What is being asked
Find "TFT1 pin DC: B11 -> A6", then copy its line and every later line of the entries exactly through the end, leaving all pictures out.

Before-and-after change records:
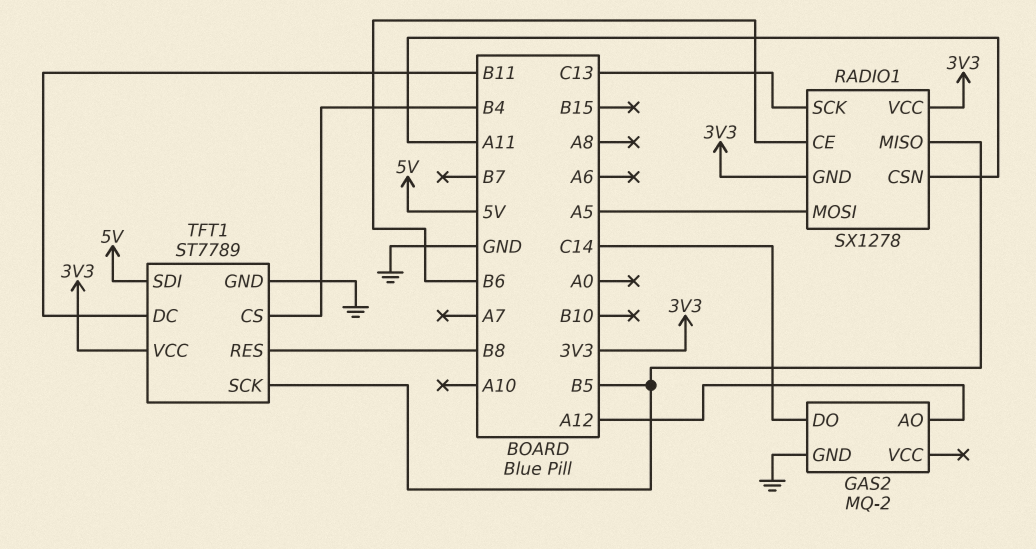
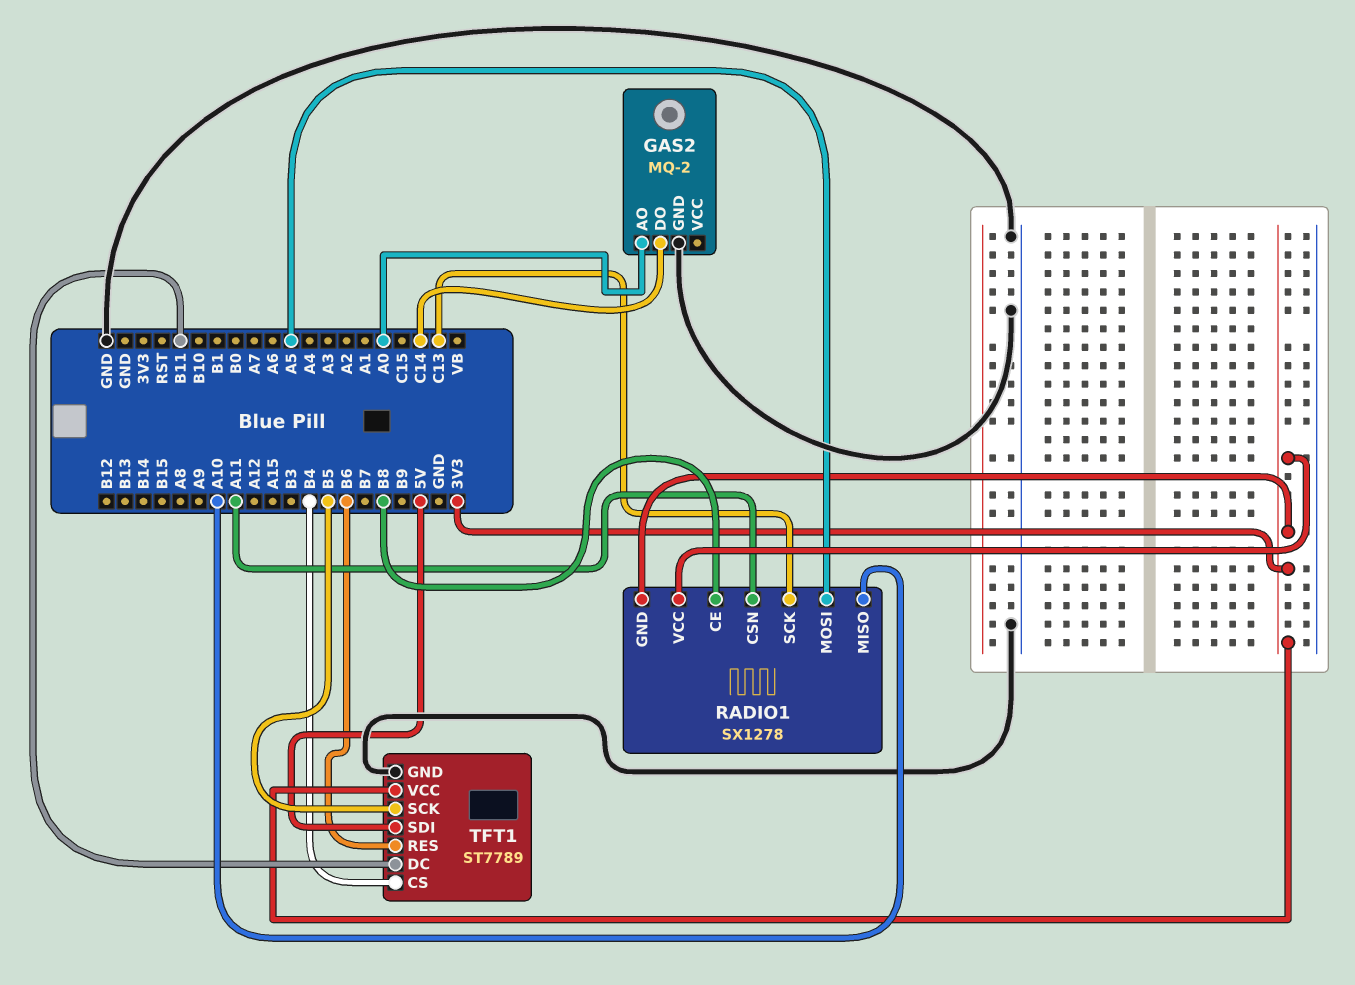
GAS2 pin AO: A12 -> A0
RADIO1 pin CE: B6 -> B8
RADIO1 pin MISO: B5 -> A10
TFT1 pin RES: B8 -> B6

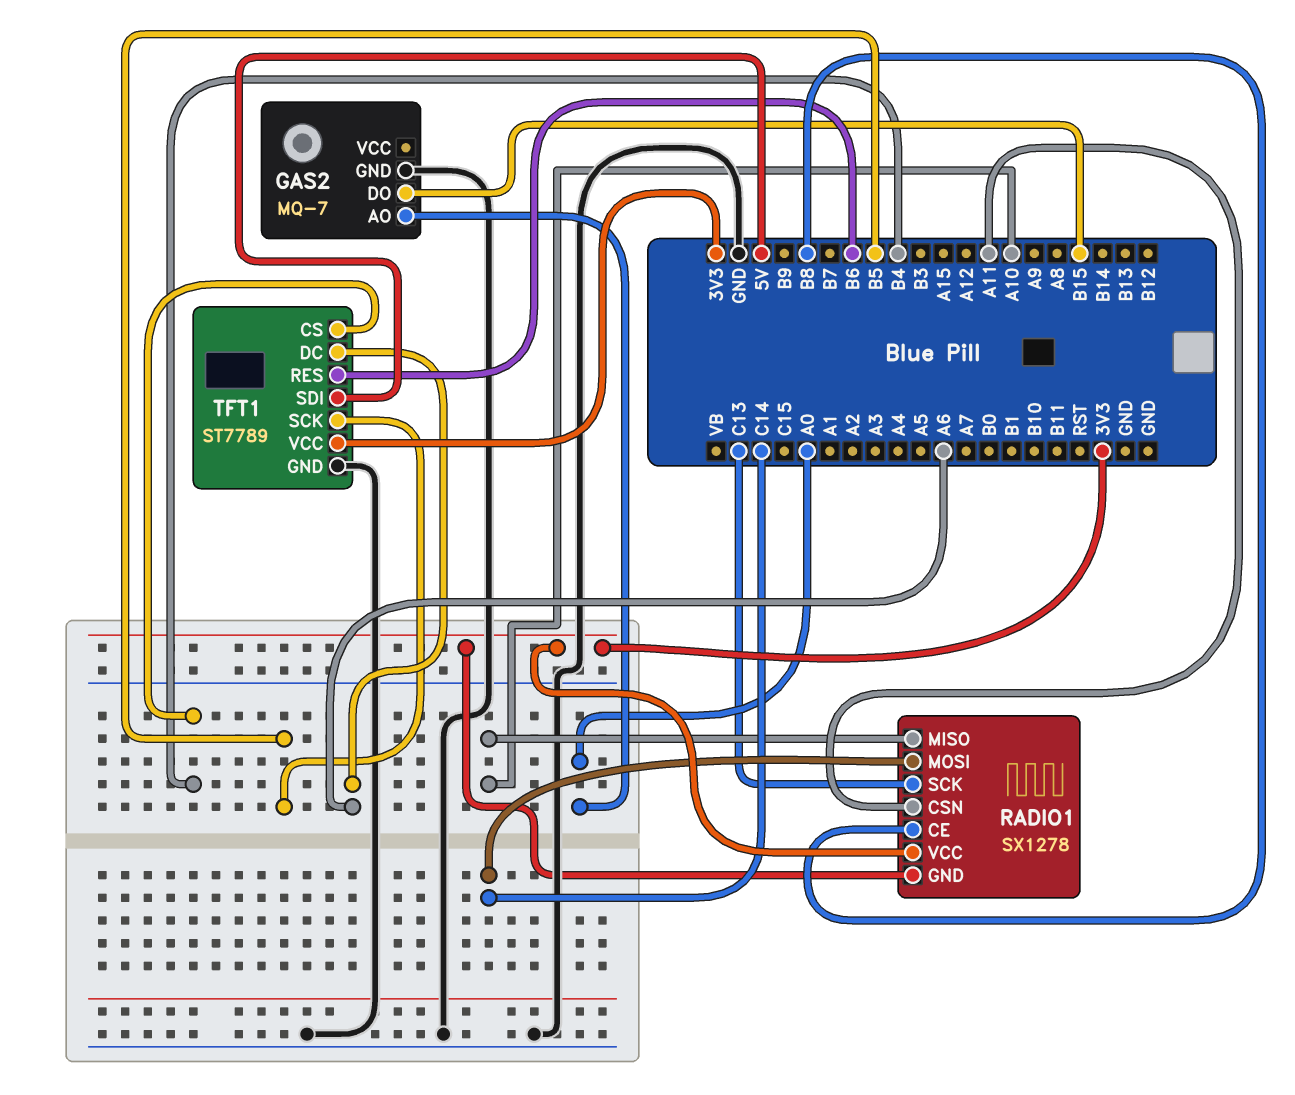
GAS2: MQ-2 -> MQ-7
GAS2 pin DO: C14 -> B15
RADIO1 pin MOSI: A5 -> C14
TFT1 pin DC: B11 -> A6

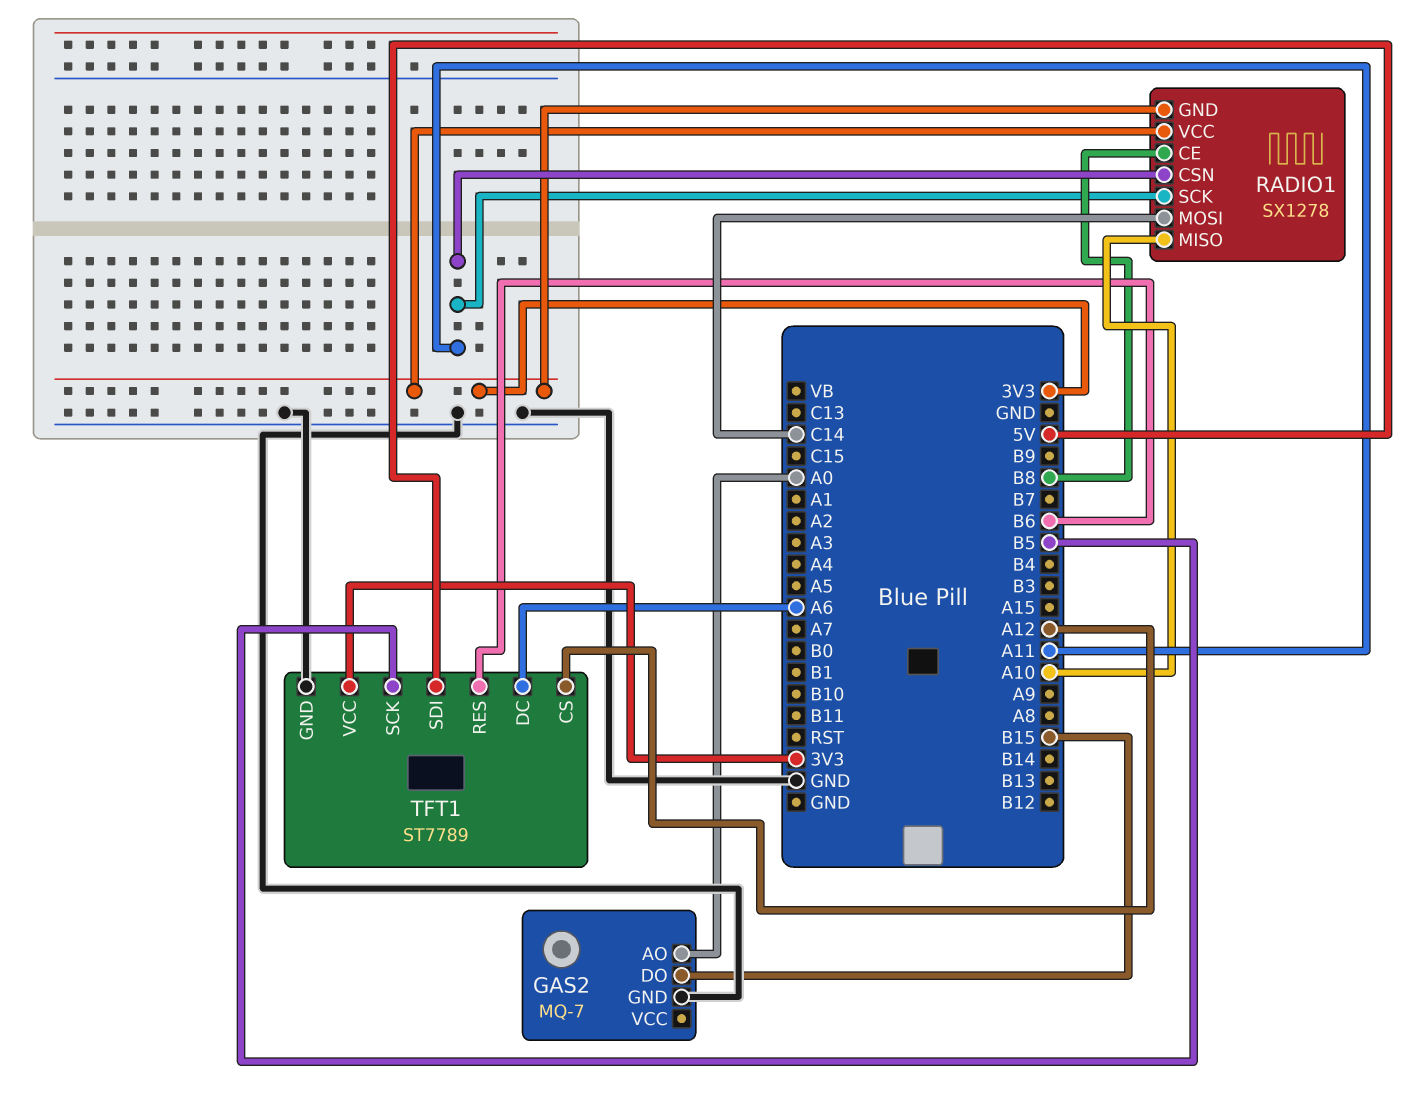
RADIO1 pin SCK: C13 -> A11
TFT1 pin CS: B4 -> A12

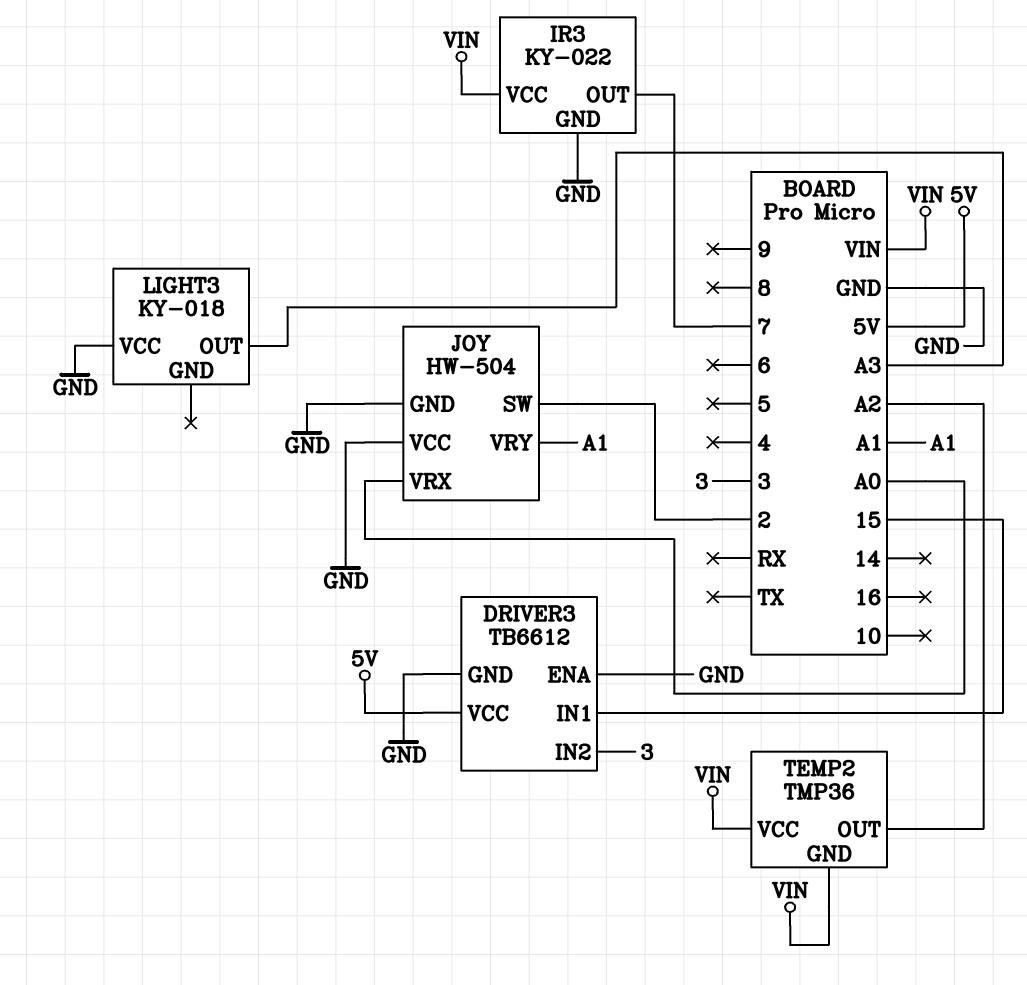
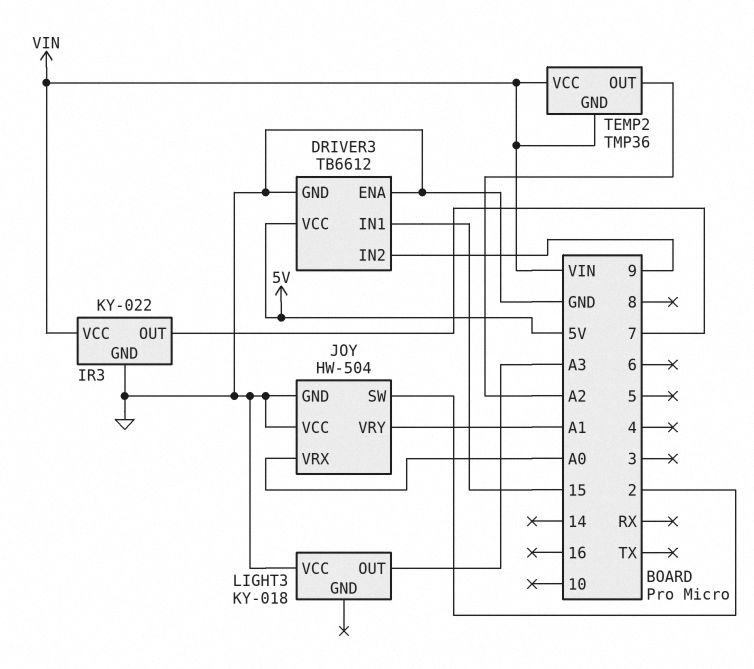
DRIVER3 pin IN2: 3 -> 9

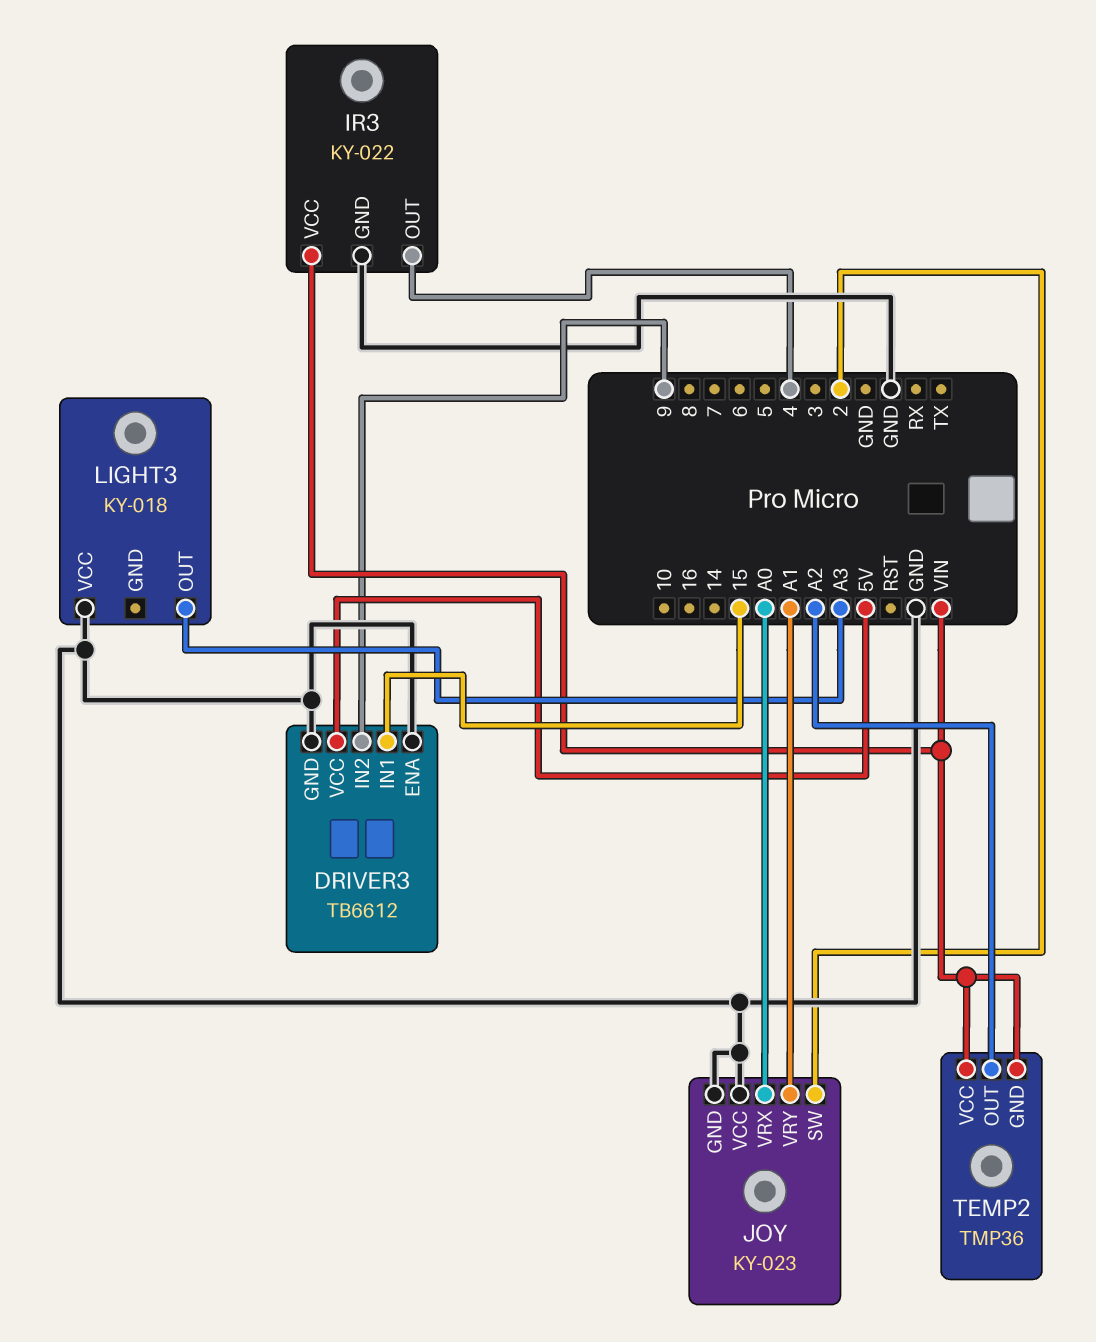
IR3 pin OUT: 7 -> 4
JOY: HW-504 -> KY-023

Answer box
TFT1 pin DC: B11 -> A6

RADIO1 pin SCK: C13 -> A11
TFT1 pin CS: B4 -> A12

DRIVER3 pin IN2: 3 -> 9

IR3 pin OUT: 7 -> 4
JOY: HW-504 -> KY-023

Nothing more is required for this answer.